--- MATERIAL TO PROCESS ---
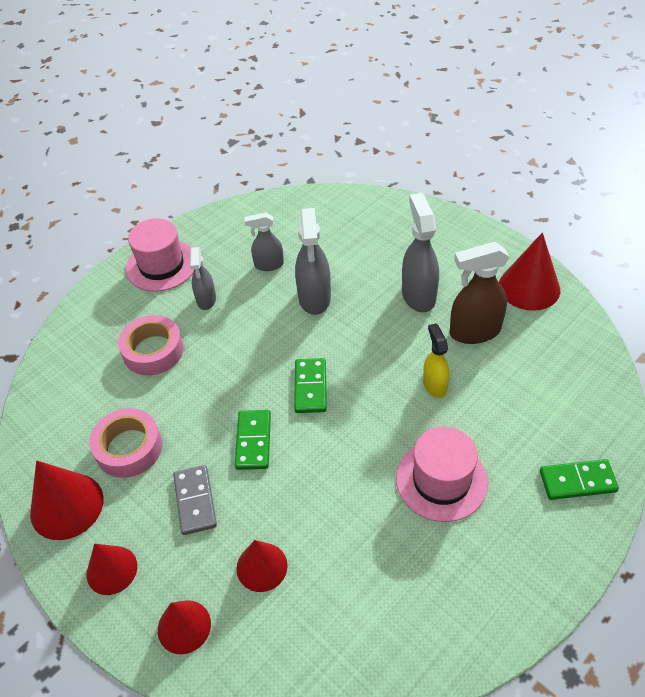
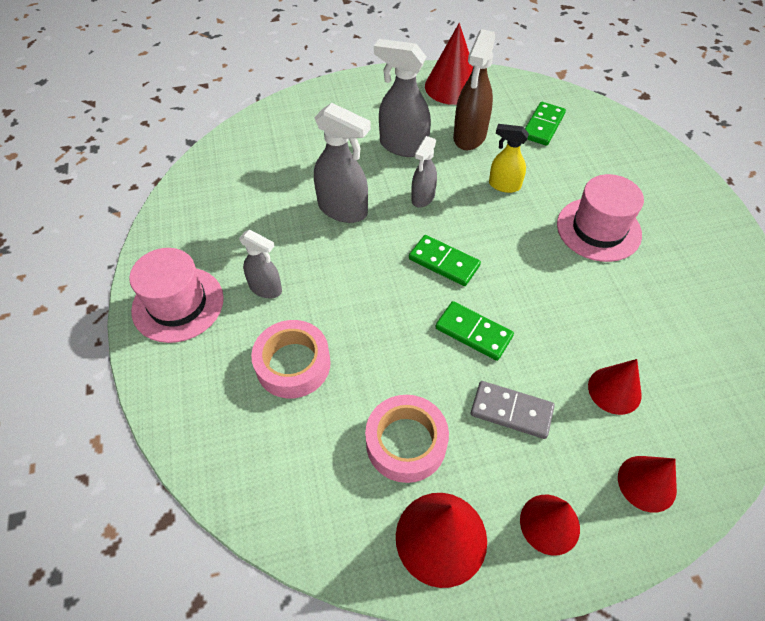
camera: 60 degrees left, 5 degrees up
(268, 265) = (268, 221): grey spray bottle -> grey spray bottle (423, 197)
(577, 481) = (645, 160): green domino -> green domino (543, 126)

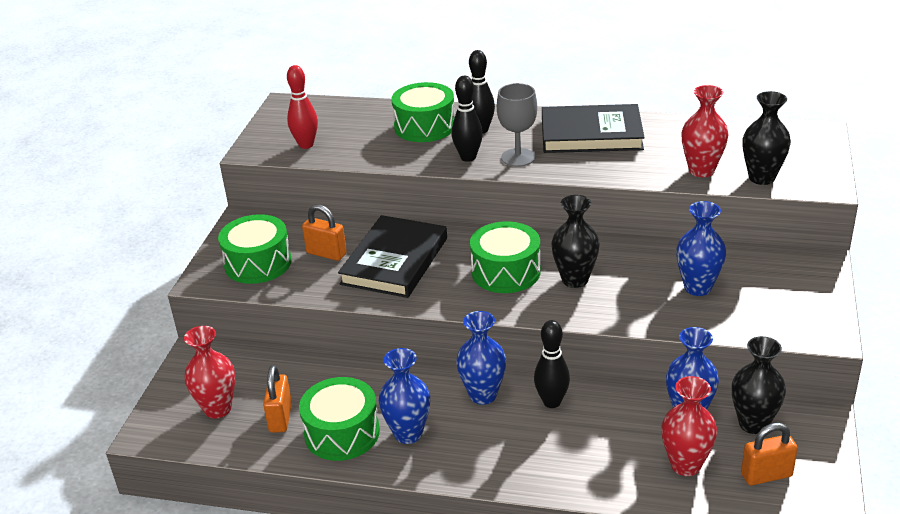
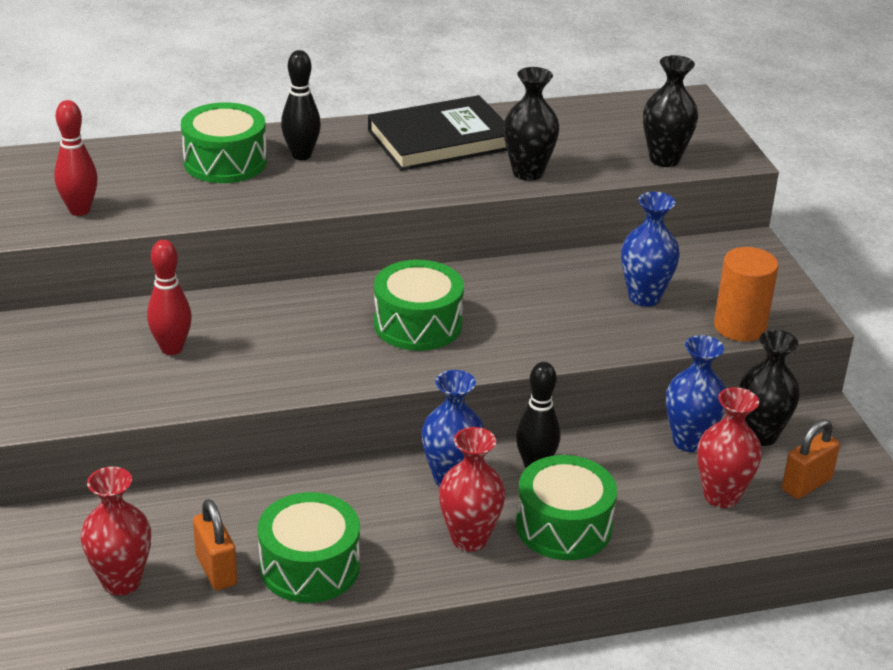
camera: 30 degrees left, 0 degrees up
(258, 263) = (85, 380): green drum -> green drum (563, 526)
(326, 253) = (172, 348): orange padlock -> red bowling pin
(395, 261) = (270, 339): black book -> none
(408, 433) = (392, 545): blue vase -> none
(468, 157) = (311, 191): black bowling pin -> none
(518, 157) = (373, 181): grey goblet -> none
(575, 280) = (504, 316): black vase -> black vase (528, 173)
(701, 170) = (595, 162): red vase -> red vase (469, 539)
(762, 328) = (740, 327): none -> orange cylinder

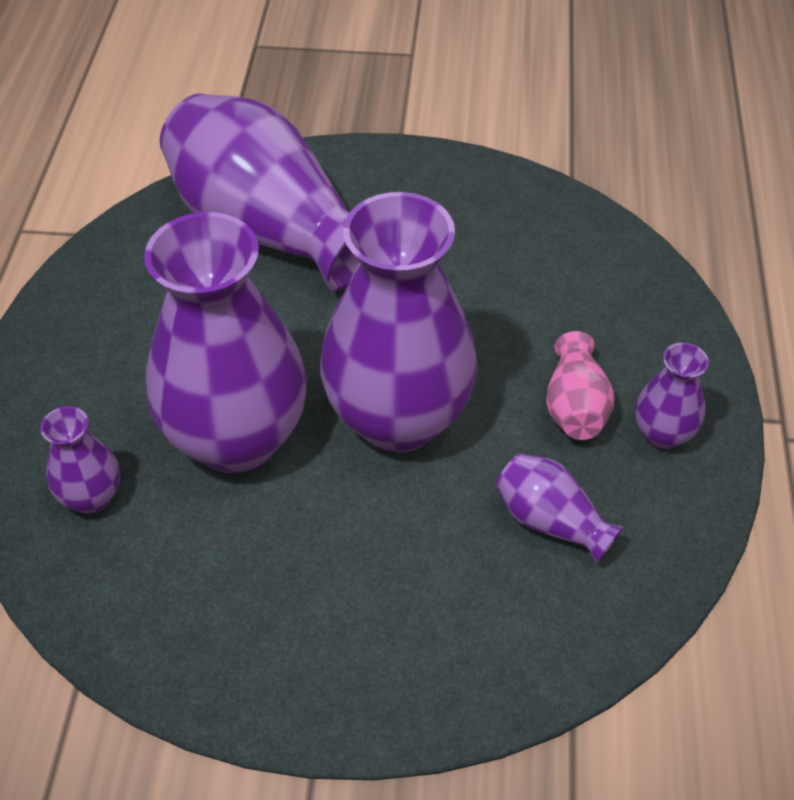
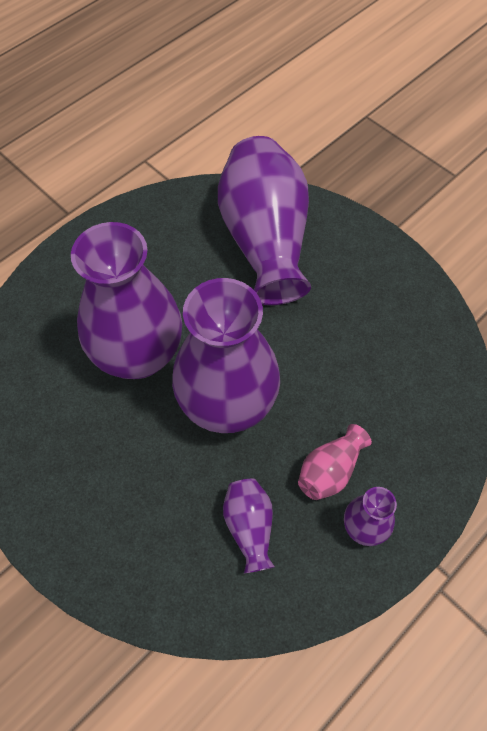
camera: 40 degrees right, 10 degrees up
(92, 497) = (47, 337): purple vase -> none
---
--- MATERIAL TO PROCESS ---
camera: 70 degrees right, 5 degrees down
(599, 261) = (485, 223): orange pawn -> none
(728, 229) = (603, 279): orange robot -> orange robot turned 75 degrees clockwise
---
Where a line of the data includes the string "camera", list that line.

* **EXERCISE ANSWER**
camera: 60 degrees left, 5 degrees up
camera: 30 degrees left, 0 degrees up
camera: 40 degrees right, 10 degrees up
camera: 70 degrees right, 5 degrees down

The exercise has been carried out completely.